* **EXERCISE DIRECTIONS**:
When you reproduce the data, keep every word exactly as it stands and leave the pictures out.

* **Collected data entries**:
..........
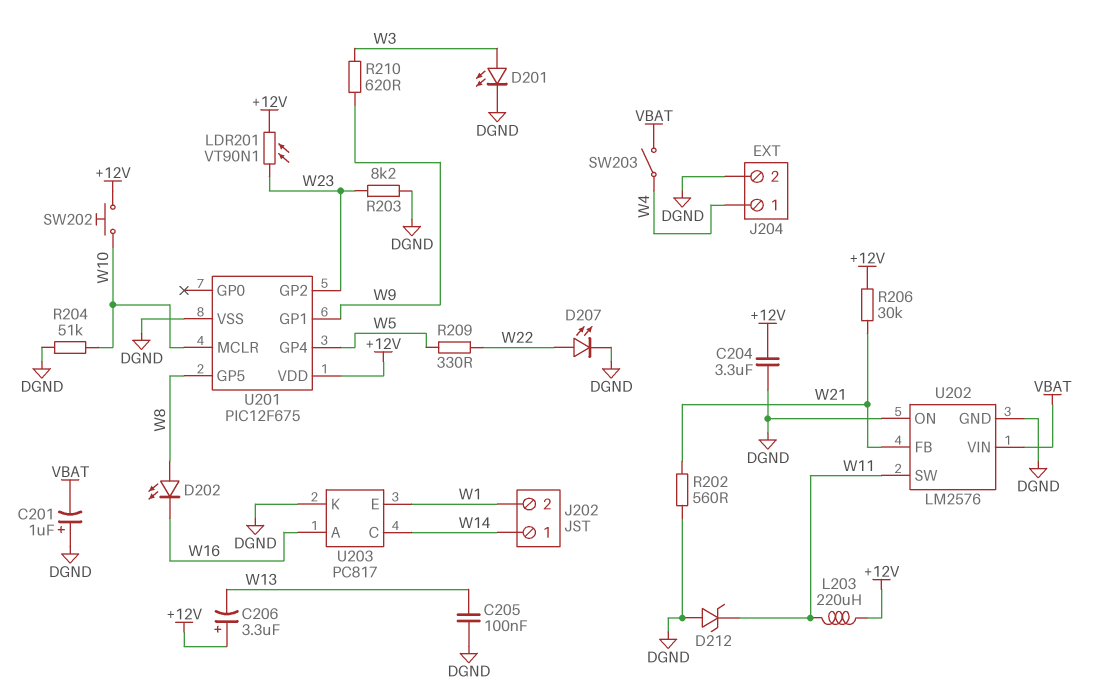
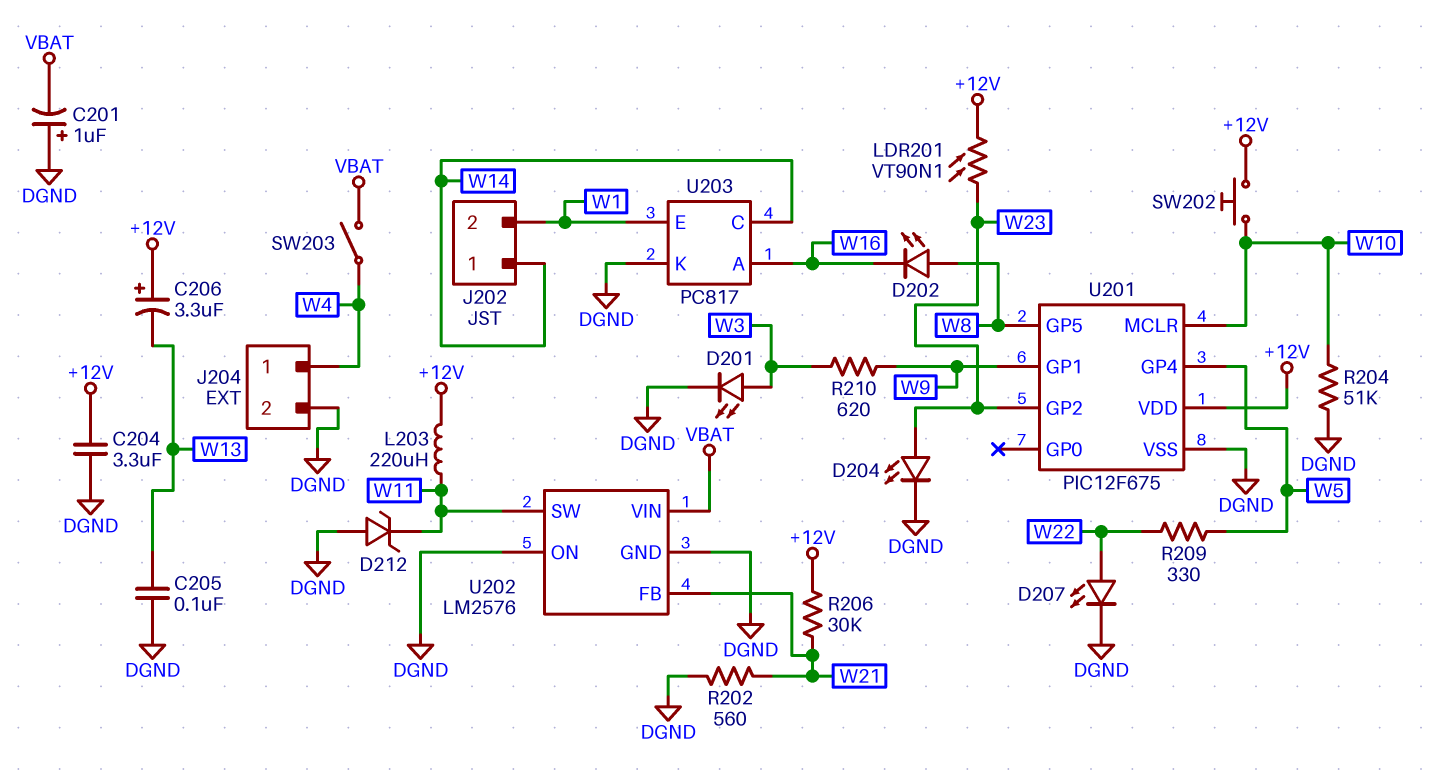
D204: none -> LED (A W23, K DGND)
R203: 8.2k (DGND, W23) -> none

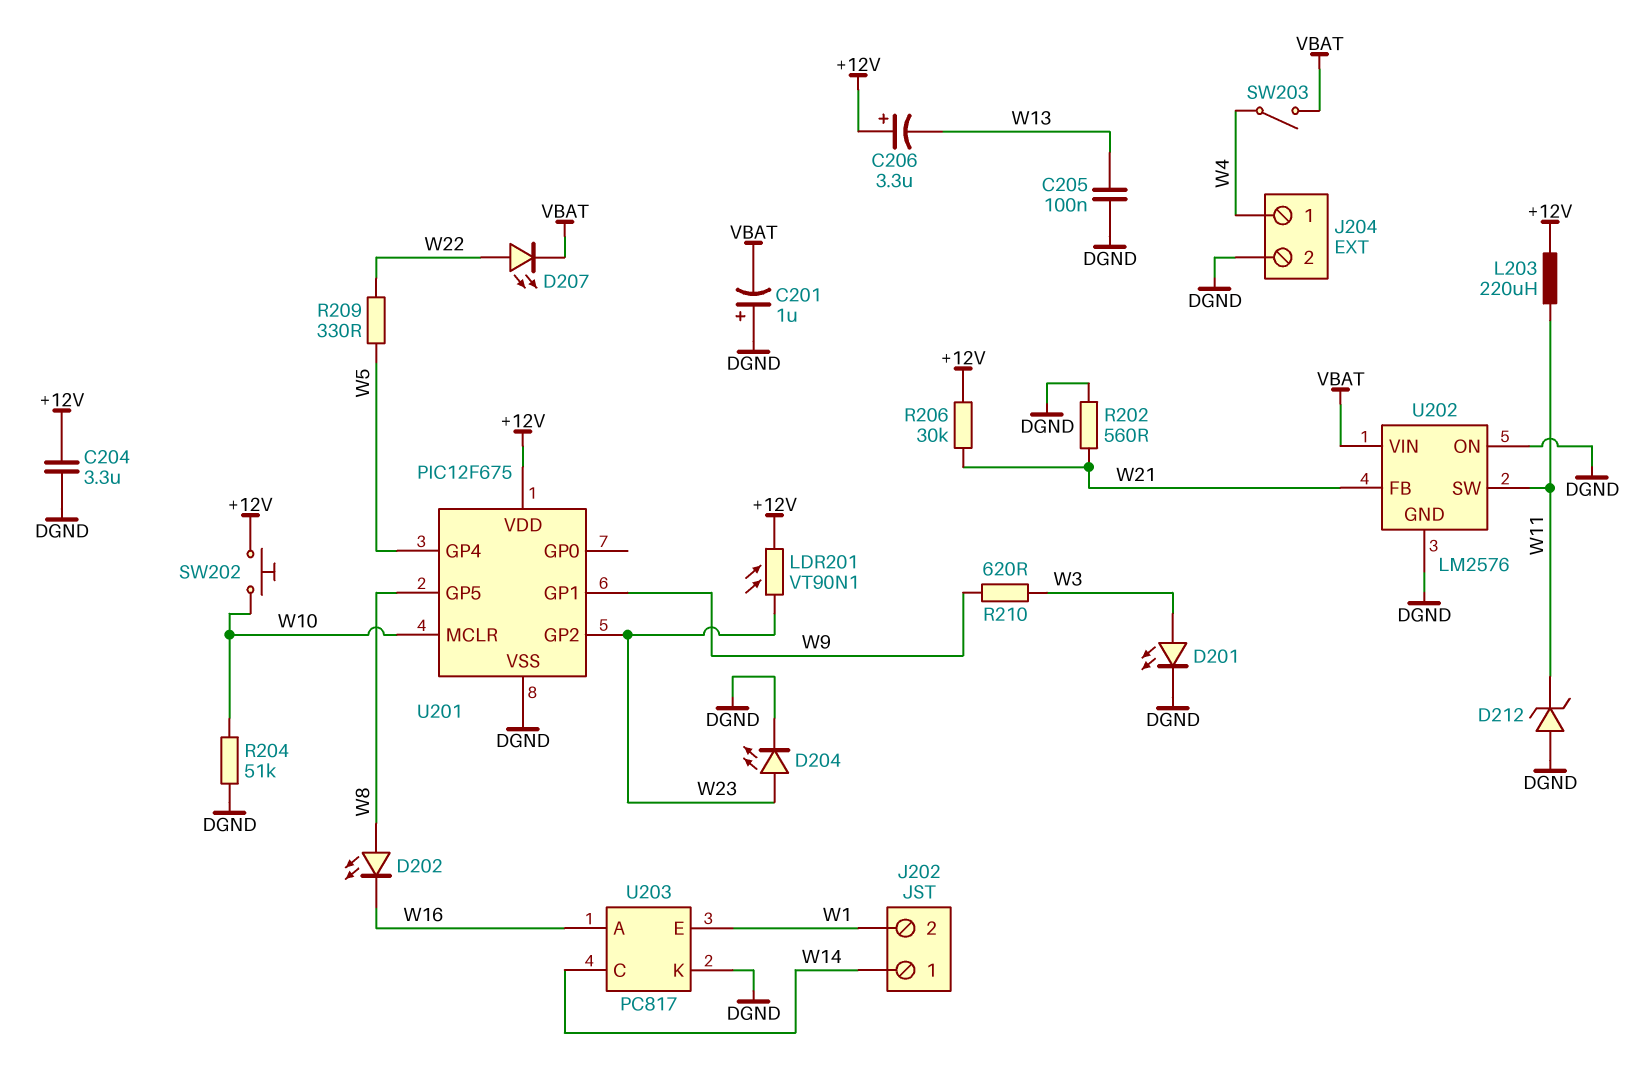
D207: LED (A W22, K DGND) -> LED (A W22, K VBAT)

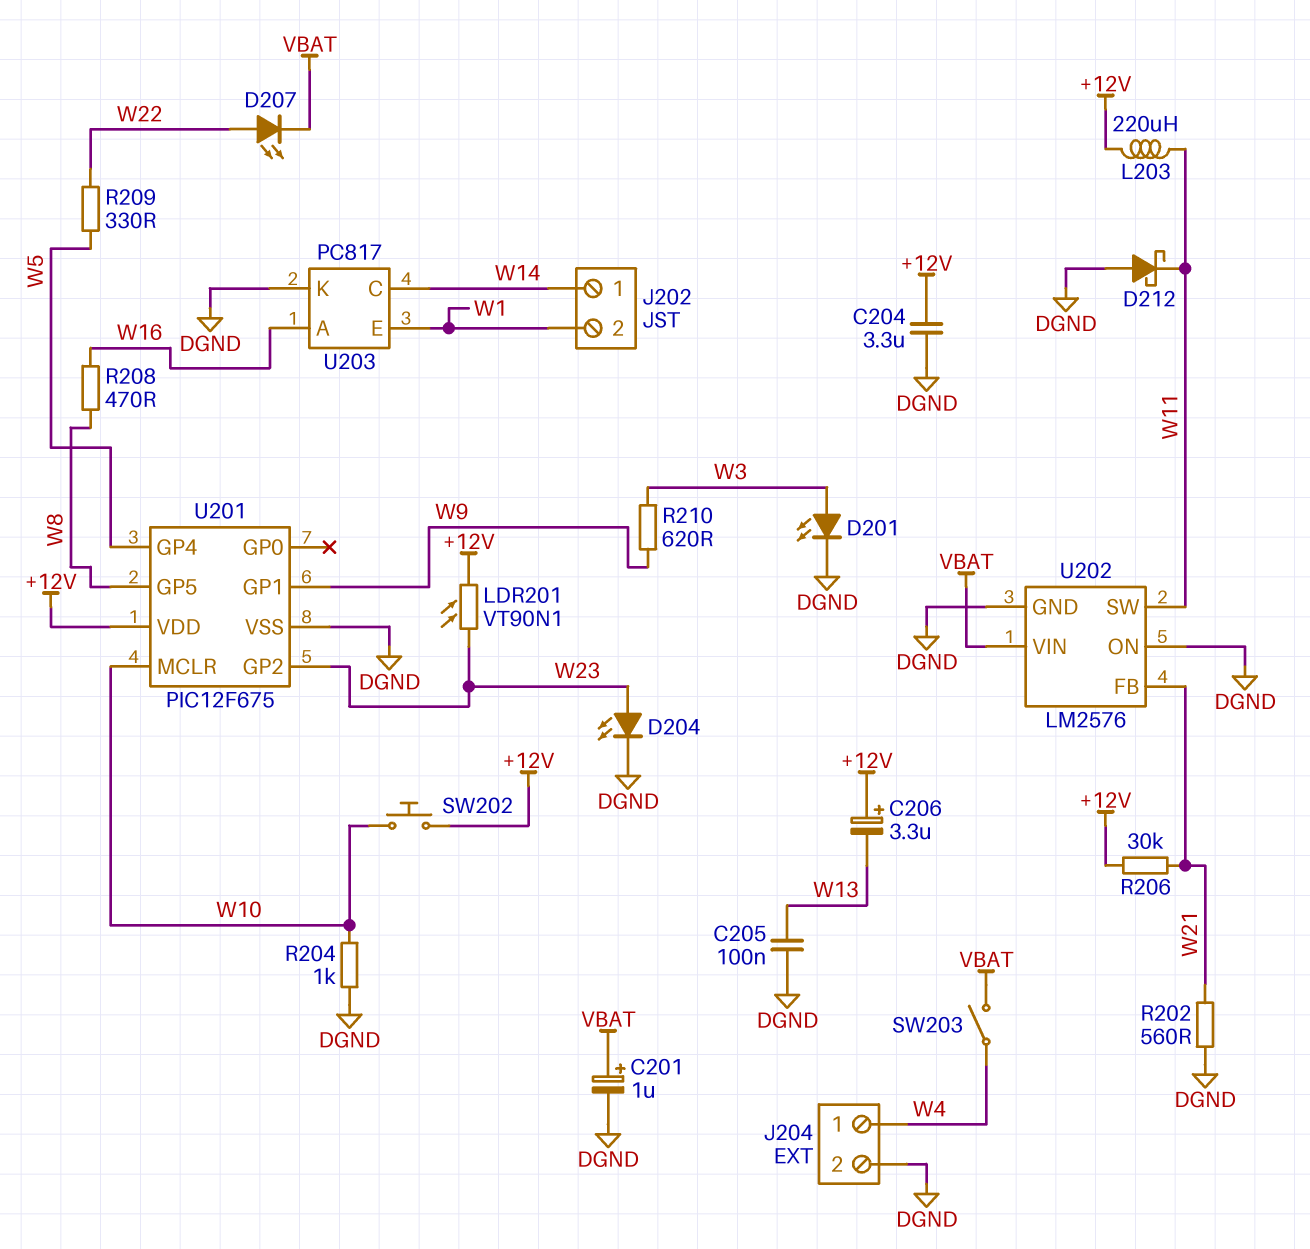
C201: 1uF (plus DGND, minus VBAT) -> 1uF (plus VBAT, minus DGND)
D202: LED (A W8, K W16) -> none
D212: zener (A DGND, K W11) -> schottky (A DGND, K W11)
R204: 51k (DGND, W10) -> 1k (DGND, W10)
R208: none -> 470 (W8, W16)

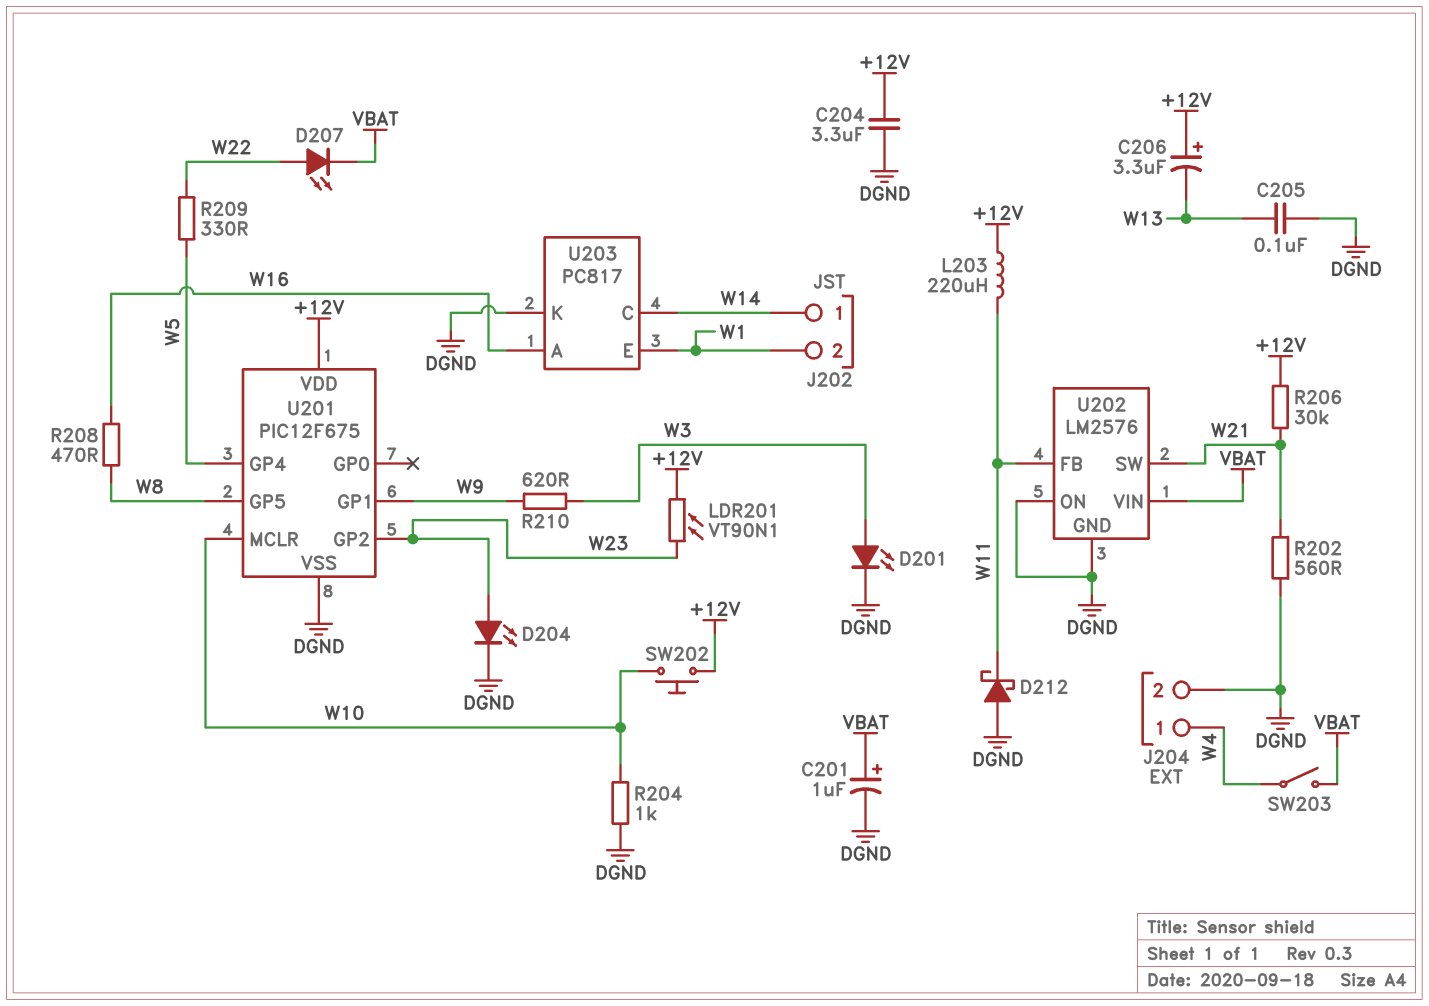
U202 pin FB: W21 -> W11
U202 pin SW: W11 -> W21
..........
* **EXERCISE RESPONSE**:
D204: none -> LED (A W23, K DGND)
R203: 8.2k (DGND, W23) -> none

D207: LED (A W22, K DGND) -> LED (A W22, K VBAT)

C201: 1uF (plus DGND, minus VBAT) -> 1uF (plus VBAT, minus DGND)
D202: LED (A W8, K W16) -> none
D212: zener (A DGND, K W11) -> schottky (A DGND, K W11)
R204: 51k (DGND, W10) -> 1k (DGND, W10)
R208: none -> 470 (W8, W16)

U202 pin FB: W21 -> W11
U202 pin SW: W11 -> W21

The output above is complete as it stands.